## Assigned task
List all lines of the data that include the string "tile".

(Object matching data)
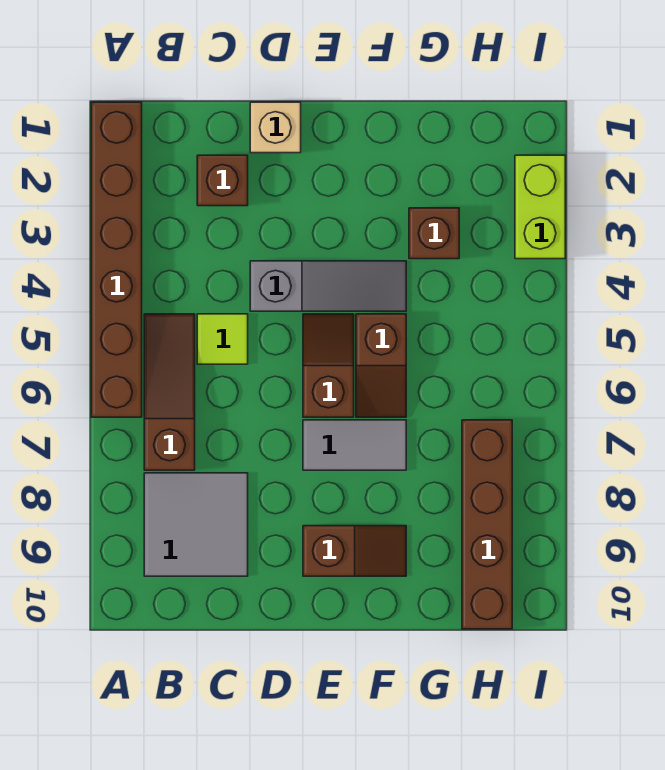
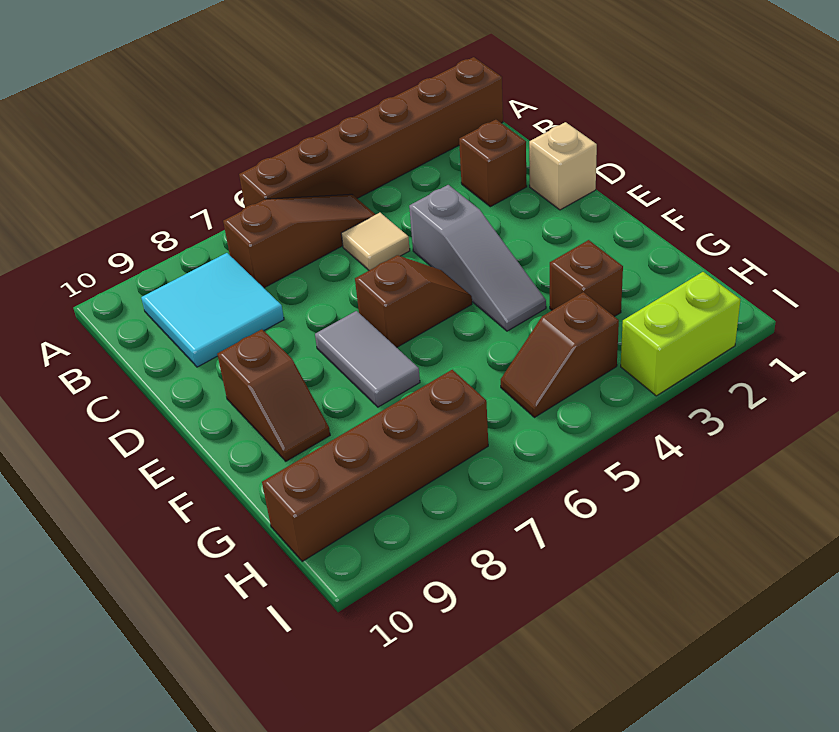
grey tile B8:C9 level 1 -> cyan tile B8:C9 level 1
lime tile C5 level 1 -> tan tile C5 level 1
brown slope F5:F6 level 1 top 5 -> brown slope H4:H5 level 1 top 4

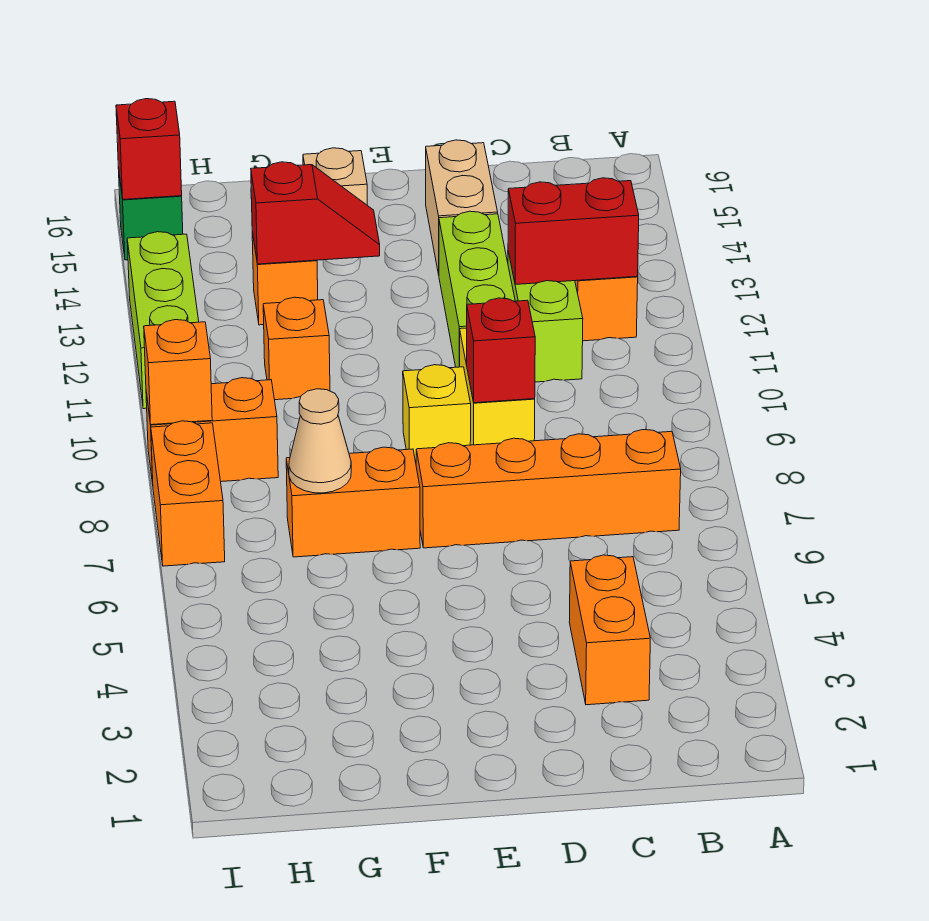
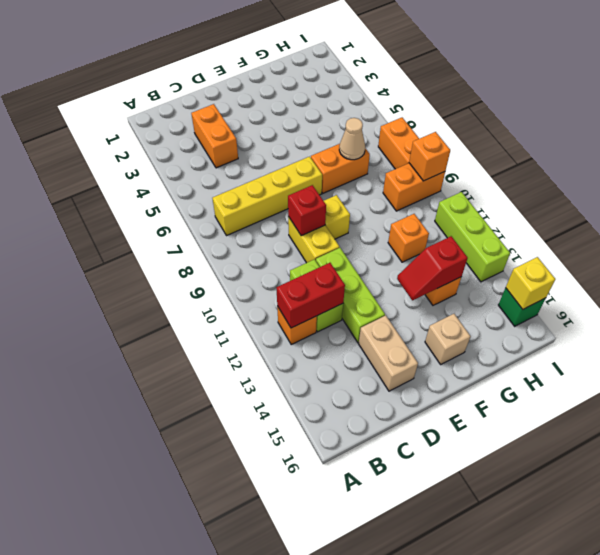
orange brick B7:E7 level 1 -> yellow brick B7:E7 level 1
red brick I15 level 2 -> yellow brick I15 level 2

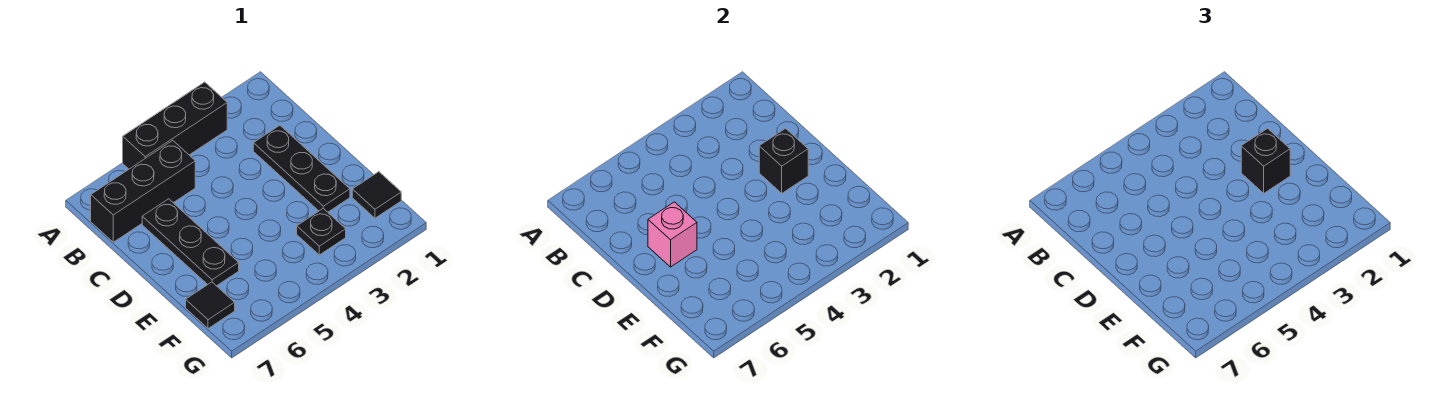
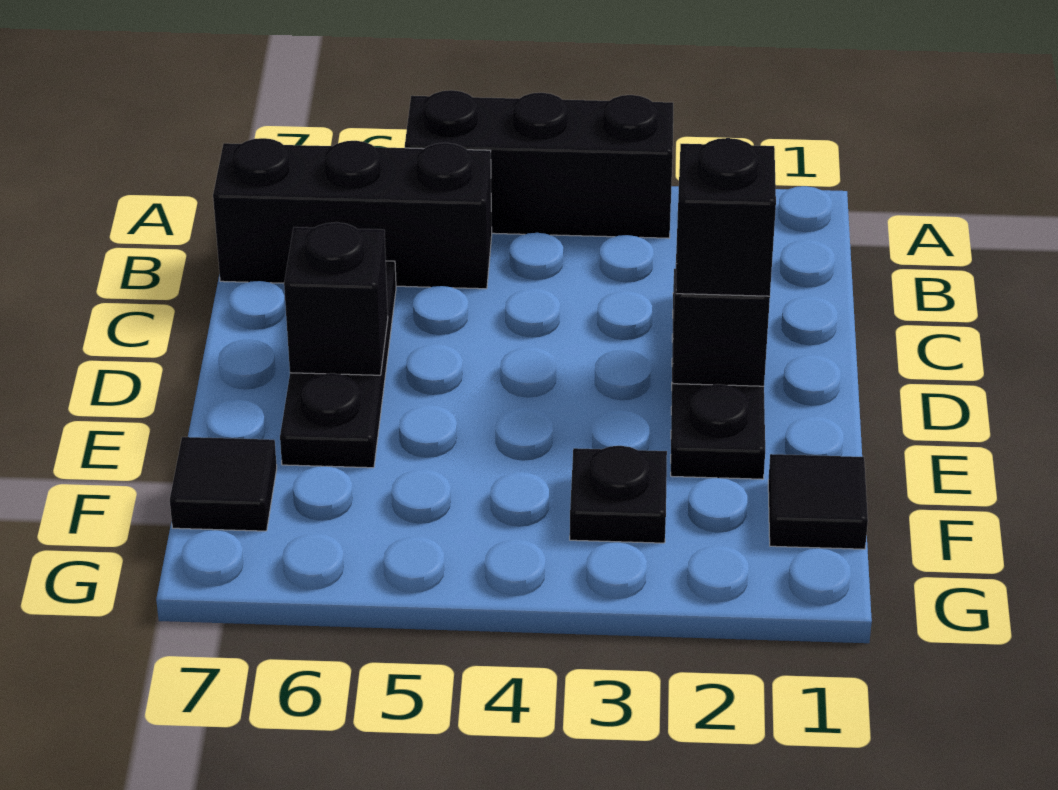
pink brick D6 level 2 -> black brick D6 level 2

## Response
grey tile B8:C9 level 1 -> cyan tile B8:C9 level 1
lime tile C5 level 1 -> tan tile C5 level 1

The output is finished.